:: PROMPT ::
Exactly as written, set down each line of the data below except its pictures.

:: GIVEN MATERIAL ::
────────────────────────────────────────
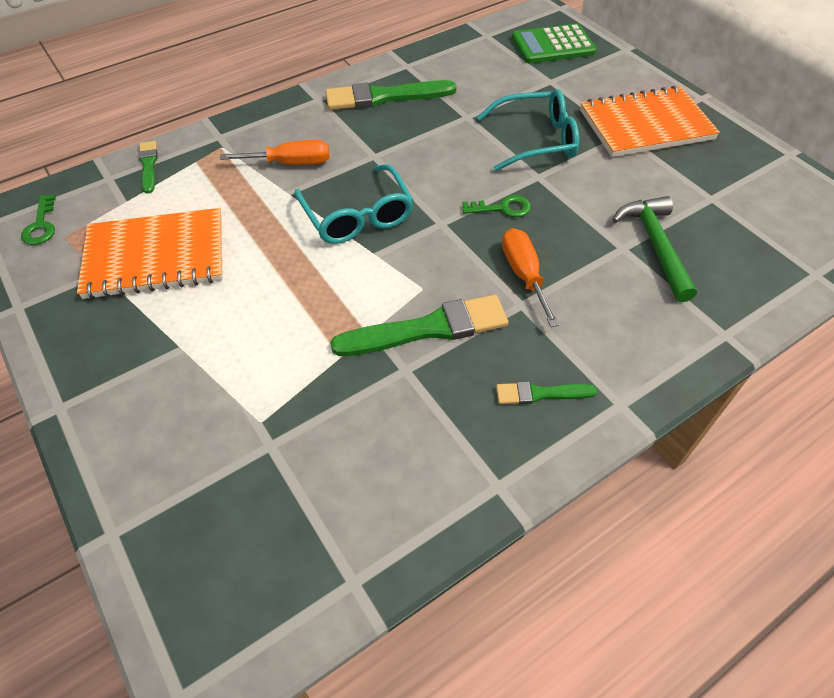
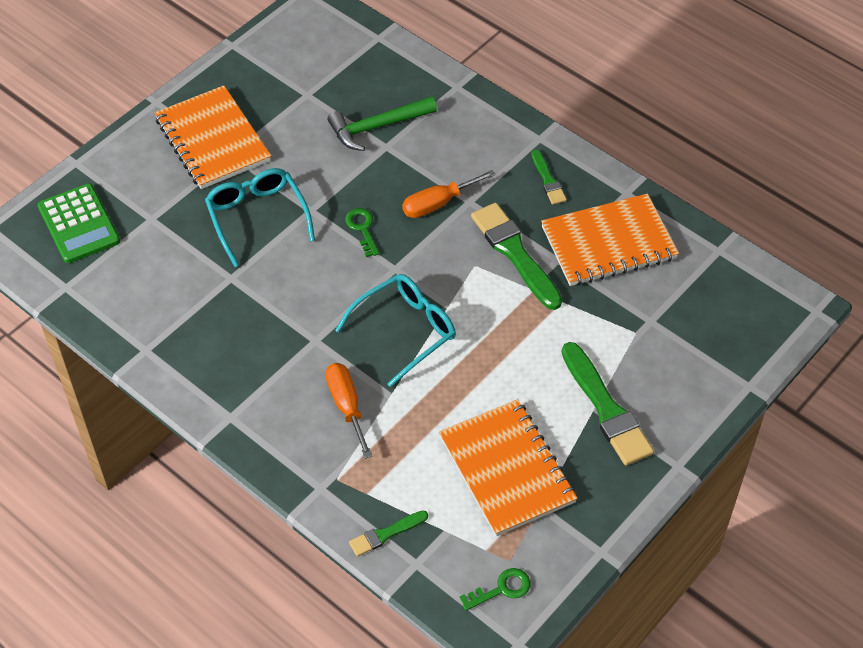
camera: 105 degrees left, 0 degrees up
(384, 97) = (213, 355): green brush -> green brush (606, 409)
(413, 434) = (608, 243): none -> orange notebook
────────────────────────────────────────
:: RESPONSE TO THIS TASK ::
camera: 105 degrees left, 0 degrees up
(384, 97) = (213, 355): green brush -> green brush (606, 409)
(413, 434) = (608, 243): none -> orange notebook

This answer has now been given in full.